About this exercise
All lines in the records below that hold "pink" are to be shown.

Supplied records

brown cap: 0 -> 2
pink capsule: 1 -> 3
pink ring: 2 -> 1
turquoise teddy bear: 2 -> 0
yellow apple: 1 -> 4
* * *
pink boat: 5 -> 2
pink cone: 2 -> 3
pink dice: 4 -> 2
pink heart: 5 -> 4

Result for this exercise
pink capsule: 1 -> 3
pink ring: 2 -> 1
pink boat: 5 -> 2
pink cone: 2 -> 3
pink dice: 4 -> 2
pink heart: 5 -> 4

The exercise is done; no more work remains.